*** Records for this task Section Begins ***

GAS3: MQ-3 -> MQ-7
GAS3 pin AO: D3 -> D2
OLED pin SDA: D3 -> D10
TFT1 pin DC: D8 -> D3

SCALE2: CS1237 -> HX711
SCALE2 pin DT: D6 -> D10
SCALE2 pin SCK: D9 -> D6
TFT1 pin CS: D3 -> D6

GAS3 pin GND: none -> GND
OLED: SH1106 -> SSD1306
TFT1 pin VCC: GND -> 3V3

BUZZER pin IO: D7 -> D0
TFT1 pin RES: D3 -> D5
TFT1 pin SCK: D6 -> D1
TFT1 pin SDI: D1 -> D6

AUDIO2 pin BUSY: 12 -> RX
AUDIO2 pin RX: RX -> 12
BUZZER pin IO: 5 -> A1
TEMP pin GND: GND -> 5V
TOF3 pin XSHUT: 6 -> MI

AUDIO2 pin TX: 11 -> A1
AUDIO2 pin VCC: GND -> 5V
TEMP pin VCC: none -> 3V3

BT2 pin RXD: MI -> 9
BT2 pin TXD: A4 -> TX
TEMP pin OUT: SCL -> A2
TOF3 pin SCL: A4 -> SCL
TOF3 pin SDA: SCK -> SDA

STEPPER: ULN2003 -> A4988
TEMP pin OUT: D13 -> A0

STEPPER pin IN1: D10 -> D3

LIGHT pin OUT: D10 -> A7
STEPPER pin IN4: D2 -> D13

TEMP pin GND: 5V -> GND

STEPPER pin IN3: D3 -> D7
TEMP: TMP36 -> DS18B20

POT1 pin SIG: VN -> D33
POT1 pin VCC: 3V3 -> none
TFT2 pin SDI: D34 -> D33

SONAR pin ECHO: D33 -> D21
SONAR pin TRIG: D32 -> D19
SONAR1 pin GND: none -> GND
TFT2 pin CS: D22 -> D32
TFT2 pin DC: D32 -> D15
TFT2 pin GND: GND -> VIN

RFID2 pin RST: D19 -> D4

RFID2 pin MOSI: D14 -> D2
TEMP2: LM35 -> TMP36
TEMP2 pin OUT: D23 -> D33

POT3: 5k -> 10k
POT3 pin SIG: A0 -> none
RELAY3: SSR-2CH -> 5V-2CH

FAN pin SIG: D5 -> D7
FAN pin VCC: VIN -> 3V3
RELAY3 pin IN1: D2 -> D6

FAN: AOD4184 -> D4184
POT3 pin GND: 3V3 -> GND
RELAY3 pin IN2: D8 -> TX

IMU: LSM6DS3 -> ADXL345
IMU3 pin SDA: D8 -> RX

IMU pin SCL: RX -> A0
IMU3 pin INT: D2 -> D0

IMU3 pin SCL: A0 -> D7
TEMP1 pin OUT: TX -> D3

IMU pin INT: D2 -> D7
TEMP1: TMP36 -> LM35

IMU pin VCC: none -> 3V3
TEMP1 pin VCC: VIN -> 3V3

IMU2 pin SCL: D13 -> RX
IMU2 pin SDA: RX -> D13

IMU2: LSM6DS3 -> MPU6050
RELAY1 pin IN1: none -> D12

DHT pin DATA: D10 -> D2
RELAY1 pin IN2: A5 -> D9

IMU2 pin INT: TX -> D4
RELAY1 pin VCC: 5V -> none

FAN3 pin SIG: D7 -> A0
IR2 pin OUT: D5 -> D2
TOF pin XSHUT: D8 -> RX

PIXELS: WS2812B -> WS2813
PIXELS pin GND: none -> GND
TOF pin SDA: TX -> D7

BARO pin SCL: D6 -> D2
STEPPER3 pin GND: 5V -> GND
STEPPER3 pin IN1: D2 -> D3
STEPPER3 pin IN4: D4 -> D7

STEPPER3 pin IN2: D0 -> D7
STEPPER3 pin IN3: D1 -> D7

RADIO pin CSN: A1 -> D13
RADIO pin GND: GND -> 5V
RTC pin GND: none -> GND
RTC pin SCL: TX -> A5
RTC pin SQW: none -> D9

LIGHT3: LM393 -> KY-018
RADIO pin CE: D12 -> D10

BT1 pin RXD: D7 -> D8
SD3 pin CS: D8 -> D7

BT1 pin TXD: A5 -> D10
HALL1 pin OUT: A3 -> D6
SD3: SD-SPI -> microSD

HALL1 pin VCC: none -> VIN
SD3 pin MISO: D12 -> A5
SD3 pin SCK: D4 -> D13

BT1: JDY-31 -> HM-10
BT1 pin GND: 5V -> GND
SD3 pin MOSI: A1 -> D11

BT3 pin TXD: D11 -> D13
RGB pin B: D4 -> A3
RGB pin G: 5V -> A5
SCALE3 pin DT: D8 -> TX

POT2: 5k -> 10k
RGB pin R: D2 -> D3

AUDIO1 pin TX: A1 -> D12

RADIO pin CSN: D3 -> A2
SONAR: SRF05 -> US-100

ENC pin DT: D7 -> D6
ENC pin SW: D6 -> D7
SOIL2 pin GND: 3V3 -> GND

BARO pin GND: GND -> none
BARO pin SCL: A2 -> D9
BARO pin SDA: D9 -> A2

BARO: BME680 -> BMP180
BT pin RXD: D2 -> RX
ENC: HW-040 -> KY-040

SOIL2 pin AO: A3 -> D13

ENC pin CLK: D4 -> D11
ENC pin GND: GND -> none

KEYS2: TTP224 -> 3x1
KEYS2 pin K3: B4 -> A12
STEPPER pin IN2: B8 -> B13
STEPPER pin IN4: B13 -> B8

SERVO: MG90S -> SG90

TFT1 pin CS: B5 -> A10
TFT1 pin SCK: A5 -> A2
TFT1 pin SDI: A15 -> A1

*** Records for this task Section Ends ***

- **Problem statement**
Could you write out, exactly as they stand, only the lines above that begin at the line with "STEPPER pin IN1: D10 -> D3" and stop after the line with "RADIO pin CSN: D3 -> A2"?

- **Output for this task**
STEPPER pin IN1: D10 -> D3

LIGHT pin OUT: D10 -> A7
STEPPER pin IN4: D2 -> D13

TEMP pin GND: 5V -> GND

STEPPER pin IN3: D3 -> D7
TEMP: TMP36 -> DS18B20

POT1 pin SIG: VN -> D33
POT1 pin VCC: 3V3 -> none
TFT2 pin SDI: D34 -> D33

SONAR pin ECHO: D33 -> D21
SONAR pin TRIG: D32 -> D19
SONAR1 pin GND: none -> GND
TFT2 pin CS: D22 -> D32
TFT2 pin DC: D32 -> D15
TFT2 pin GND: GND -> VIN

RFID2 pin RST: D19 -> D4

RFID2 pin MOSI: D14 -> D2
TEMP2: LM35 -> TMP36
TEMP2 pin OUT: D23 -> D33

POT3: 5k -> 10k
POT3 pin SIG: A0 -> none
RELAY3: SSR-2CH -> 5V-2CH

FAN pin SIG: D5 -> D7
FAN pin VCC: VIN -> 3V3
RELAY3 pin IN1: D2 -> D6

FAN: AOD4184 -> D4184
POT3 pin GND: 3V3 -> GND
RELAY3 pin IN2: D8 -> TX

IMU: LSM6DS3 -> ADXL345
IMU3 pin SDA: D8 -> RX

IMU pin SCL: RX -> A0
IMU3 pin INT: D2 -> D0

IMU3 pin SCL: A0 -> D7
TEMP1 pin OUT: TX -> D3

IMU pin INT: D2 -> D7
TEMP1: TMP36 -> LM35

IMU pin VCC: none -> 3V3
TEMP1 pin VCC: VIN -> 3V3

IMU2 pin SCL: D13 -> RX
IMU2 pin SDA: RX -> D13

IMU2: LSM6DS3 -> MPU6050
RELAY1 pin IN1: none -> D12

DHT pin DATA: D10 -> D2
RELAY1 pin IN2: A5 -> D9

IMU2 pin INT: TX -> D4
RELAY1 pin VCC: 5V -> none

FAN3 pin SIG: D7 -> A0
IR2 pin OUT: D5 -> D2
TOF pin XSHUT: D8 -> RX

PIXELS: WS2812B -> WS2813
PIXELS pin GND: none -> GND
TOF pin SDA: TX -> D7

BARO pin SCL: D6 -> D2
STEPPER3 pin GND: 5V -> GND
STEPPER3 pin IN1: D2 -> D3
STEPPER3 pin IN4: D4 -> D7

STEPPER3 pin IN2: D0 -> D7
STEPPER3 pin IN3: D1 -> D7

RADIO pin CSN: A1 -> D13
RADIO pin GND: GND -> 5V
RTC pin GND: none -> GND
RTC pin SCL: TX -> A5
RTC pin SQW: none -> D9

LIGHT3: LM393 -> KY-018
RADIO pin CE: D12 -> D10

BT1 pin RXD: D7 -> D8
SD3 pin CS: D8 -> D7

BT1 pin TXD: A5 -> D10
HALL1 pin OUT: A3 -> D6
SD3: SD-SPI -> microSD

HALL1 pin VCC: none -> VIN
SD3 pin MISO: D12 -> A5
SD3 pin SCK: D4 -> D13

BT1: JDY-31 -> HM-10
BT1 pin GND: 5V -> GND
SD3 pin MOSI: A1 -> D11

BT3 pin TXD: D11 -> D13
RGB pin B: D4 -> A3
RGB pin G: 5V -> A5
SCALE3 pin DT: D8 -> TX

POT2: 5k -> 10k
RGB pin R: D2 -> D3

AUDIO1 pin TX: A1 -> D12

RADIO pin CSN: D3 -> A2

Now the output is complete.